**Supplied material**
_ _ _ _ _ _ _

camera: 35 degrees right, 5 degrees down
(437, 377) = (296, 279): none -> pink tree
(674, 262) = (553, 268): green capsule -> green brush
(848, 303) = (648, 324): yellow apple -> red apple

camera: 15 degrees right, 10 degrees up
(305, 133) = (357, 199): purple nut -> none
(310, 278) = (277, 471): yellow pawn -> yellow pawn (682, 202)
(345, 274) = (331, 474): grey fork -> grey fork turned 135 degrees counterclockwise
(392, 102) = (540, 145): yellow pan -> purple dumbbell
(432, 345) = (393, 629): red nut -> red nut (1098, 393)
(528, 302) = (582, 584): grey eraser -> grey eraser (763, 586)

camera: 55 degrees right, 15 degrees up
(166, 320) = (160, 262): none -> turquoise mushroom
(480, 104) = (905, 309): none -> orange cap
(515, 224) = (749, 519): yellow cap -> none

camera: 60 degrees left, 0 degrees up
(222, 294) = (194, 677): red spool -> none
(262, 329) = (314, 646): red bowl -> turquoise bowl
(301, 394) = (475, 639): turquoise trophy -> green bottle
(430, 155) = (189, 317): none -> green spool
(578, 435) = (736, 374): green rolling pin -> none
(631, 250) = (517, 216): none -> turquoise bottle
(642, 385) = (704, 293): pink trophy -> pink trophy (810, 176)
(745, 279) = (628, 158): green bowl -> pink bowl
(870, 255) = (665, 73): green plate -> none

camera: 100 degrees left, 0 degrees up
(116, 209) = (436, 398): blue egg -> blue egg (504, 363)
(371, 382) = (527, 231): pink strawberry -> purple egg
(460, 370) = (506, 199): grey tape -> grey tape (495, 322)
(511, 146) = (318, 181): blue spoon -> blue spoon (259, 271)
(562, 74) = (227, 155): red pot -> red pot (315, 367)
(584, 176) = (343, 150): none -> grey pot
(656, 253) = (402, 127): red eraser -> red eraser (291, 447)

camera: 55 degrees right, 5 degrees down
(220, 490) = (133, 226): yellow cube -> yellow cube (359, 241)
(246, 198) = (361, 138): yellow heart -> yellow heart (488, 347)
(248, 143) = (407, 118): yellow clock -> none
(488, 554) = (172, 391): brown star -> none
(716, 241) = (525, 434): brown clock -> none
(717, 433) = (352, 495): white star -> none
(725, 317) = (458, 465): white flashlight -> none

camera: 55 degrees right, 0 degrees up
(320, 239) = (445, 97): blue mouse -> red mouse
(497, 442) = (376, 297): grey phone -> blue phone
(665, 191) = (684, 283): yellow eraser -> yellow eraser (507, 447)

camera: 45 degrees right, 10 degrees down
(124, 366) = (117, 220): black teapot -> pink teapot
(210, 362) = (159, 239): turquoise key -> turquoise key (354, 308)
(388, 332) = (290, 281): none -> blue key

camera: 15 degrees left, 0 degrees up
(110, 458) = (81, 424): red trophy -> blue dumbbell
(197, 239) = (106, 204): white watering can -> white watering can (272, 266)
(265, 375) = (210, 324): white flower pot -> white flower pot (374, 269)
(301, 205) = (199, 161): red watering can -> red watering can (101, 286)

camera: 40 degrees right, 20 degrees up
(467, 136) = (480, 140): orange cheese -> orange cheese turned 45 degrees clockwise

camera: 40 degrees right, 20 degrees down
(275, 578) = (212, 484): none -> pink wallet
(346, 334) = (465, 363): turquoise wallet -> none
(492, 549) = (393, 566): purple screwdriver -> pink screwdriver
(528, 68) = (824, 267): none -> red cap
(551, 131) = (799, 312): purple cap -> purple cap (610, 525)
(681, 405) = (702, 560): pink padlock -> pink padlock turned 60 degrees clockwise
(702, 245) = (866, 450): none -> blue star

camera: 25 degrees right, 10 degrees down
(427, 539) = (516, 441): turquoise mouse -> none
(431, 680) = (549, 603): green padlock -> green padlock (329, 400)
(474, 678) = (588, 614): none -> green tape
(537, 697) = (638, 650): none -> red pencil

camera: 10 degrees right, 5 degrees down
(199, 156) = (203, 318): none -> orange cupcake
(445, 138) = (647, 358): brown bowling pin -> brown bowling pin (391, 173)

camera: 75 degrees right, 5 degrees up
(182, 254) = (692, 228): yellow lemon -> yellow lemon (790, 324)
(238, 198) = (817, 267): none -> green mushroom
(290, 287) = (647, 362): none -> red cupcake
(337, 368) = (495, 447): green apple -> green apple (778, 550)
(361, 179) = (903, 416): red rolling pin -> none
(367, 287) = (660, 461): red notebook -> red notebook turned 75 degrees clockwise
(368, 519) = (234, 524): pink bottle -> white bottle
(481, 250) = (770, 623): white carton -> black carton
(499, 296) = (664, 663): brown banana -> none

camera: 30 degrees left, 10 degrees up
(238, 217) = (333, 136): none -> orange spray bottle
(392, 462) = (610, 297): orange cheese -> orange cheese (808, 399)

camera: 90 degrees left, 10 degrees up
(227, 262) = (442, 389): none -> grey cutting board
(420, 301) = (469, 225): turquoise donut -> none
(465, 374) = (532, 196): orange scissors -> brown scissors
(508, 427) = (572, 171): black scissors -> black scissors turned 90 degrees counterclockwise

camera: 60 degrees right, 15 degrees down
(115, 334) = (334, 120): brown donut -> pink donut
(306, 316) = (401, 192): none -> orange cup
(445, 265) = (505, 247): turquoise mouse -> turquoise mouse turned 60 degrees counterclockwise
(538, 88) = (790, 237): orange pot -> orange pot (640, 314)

_ _ _ _ _ _ _

**Task details**
Can you repeat, word for word, every line above from the one containing "(848, 303) = (648, 324): yellow" down to the one containing "camera: 55 degrees right, 5 degrees down", including both?

**Task result**
(848, 303) = (648, 324): yellow apple -> red apple

camera: 15 degrees right, 10 degrees up
(305, 133) = (357, 199): purple nut -> none
(310, 278) = (277, 471): yellow pawn -> yellow pawn (682, 202)
(345, 274) = (331, 474): grey fork -> grey fork turned 135 degrees counterclockwise
(392, 102) = (540, 145): yellow pan -> purple dumbbell
(432, 345) = (393, 629): red nut -> red nut (1098, 393)
(528, 302) = (582, 584): grey eraser -> grey eraser (763, 586)

camera: 55 degrees right, 15 degrees up
(166, 320) = (160, 262): none -> turquoise mushroom
(480, 104) = (905, 309): none -> orange cap
(515, 224) = (749, 519): yellow cap -> none

camera: 60 degrees left, 0 degrees up
(222, 294) = (194, 677): red spool -> none
(262, 329) = (314, 646): red bowl -> turquoise bowl
(301, 394) = (475, 639): turquoise trophy -> green bottle
(430, 155) = (189, 317): none -> green spool
(578, 435) = (736, 374): green rolling pin -> none
(631, 250) = (517, 216): none -> turquoise bottle
(642, 385) = (704, 293): pink trophy -> pink trophy (810, 176)
(745, 279) = (628, 158): green bowl -> pink bowl
(870, 255) = (665, 73): green plate -> none

camera: 100 degrees left, 0 degrees up
(116, 209) = (436, 398): blue egg -> blue egg (504, 363)
(371, 382) = (527, 231): pink strawberry -> purple egg
(460, 370) = (506, 199): grey tape -> grey tape (495, 322)
(511, 146) = (318, 181): blue spoon -> blue spoon (259, 271)
(562, 74) = (227, 155): red pot -> red pot (315, 367)
(584, 176) = (343, 150): none -> grey pot
(656, 253) = (402, 127): red eraser -> red eraser (291, 447)

camera: 55 degrees right, 5 degrees down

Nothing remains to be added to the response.